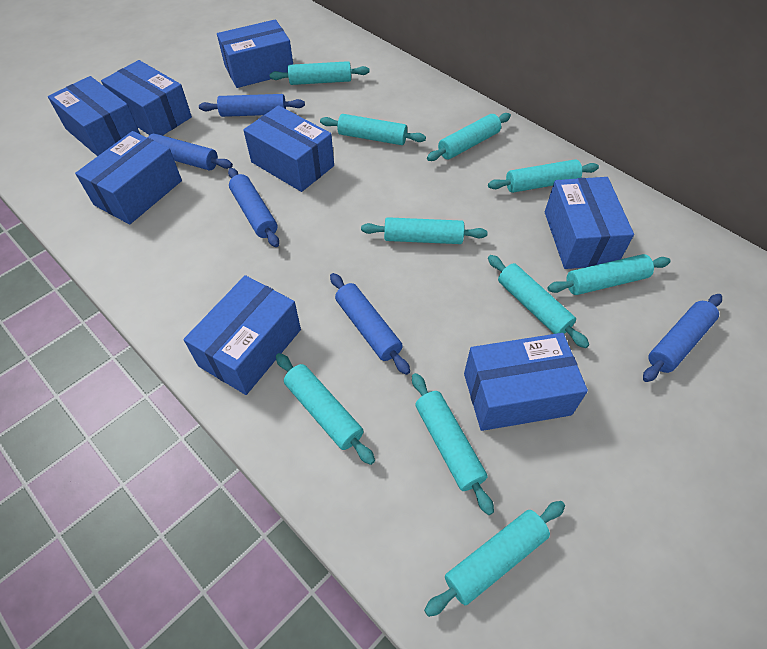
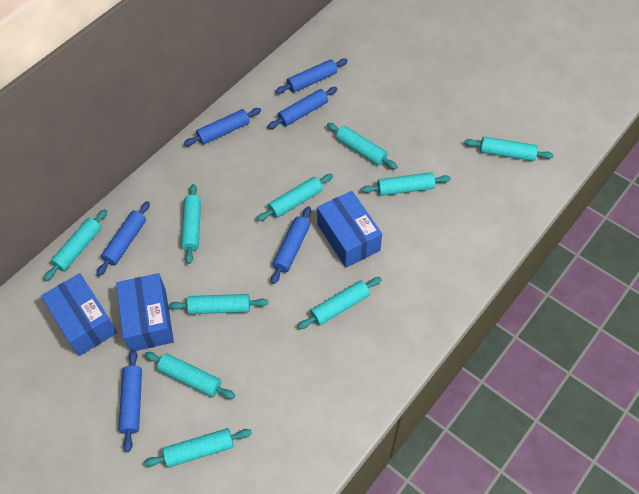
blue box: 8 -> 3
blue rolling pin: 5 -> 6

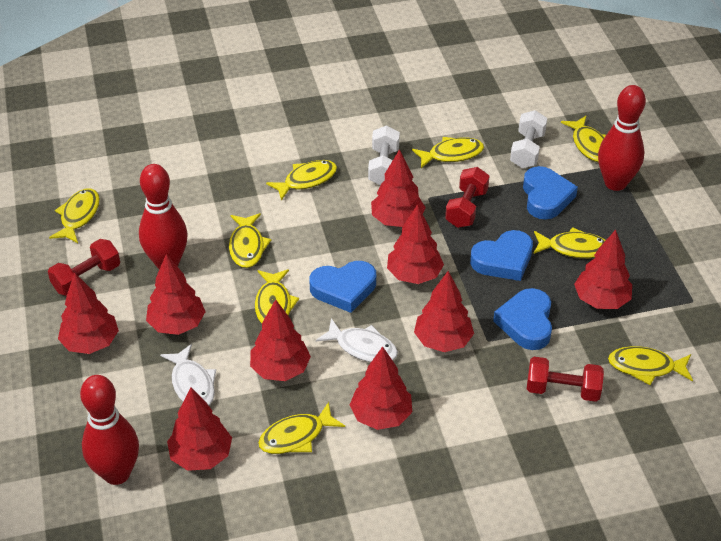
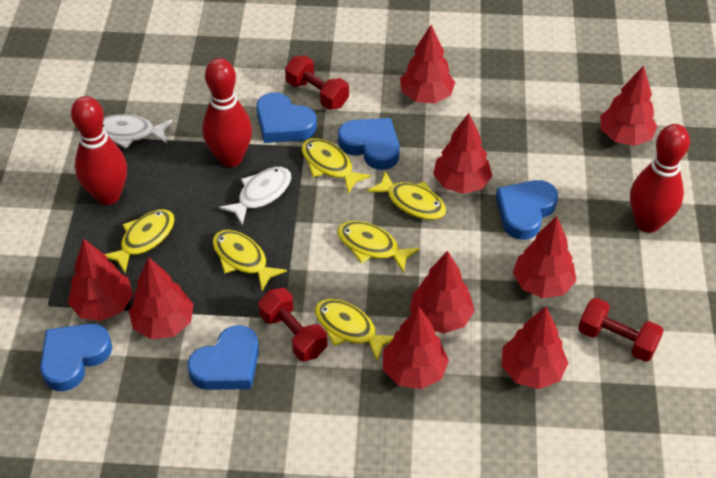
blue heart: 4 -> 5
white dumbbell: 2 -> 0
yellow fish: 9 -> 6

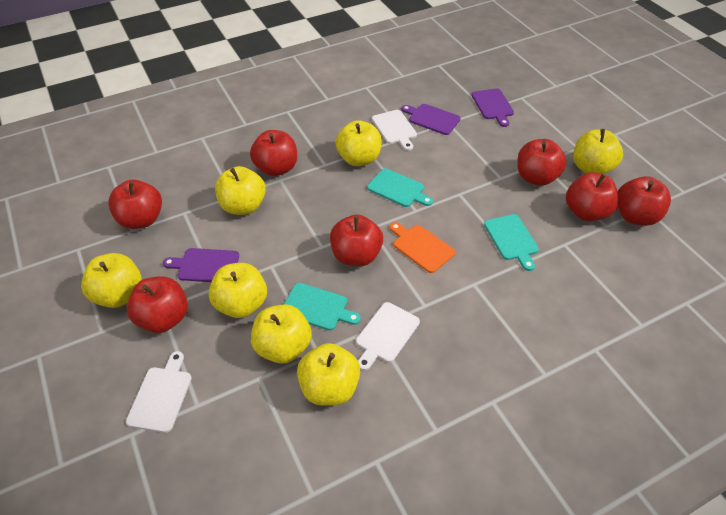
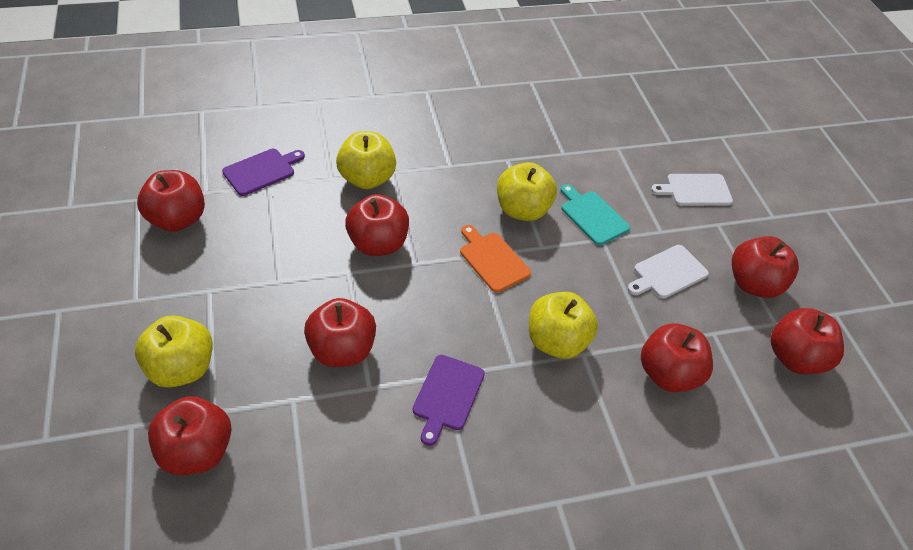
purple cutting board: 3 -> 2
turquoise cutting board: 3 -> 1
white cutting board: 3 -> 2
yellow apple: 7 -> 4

----

Reproduce exactly the lines that run from the line holding "blue heart: 4 -> 5" through the final line of the entries, and omit every picture.

Task response:
blue heart: 4 -> 5
white dumbbell: 2 -> 0
yellow fish: 9 -> 6

purple cutting board: 3 -> 2
turquoise cutting board: 3 -> 1
white cutting board: 3 -> 2
yellow apple: 7 -> 4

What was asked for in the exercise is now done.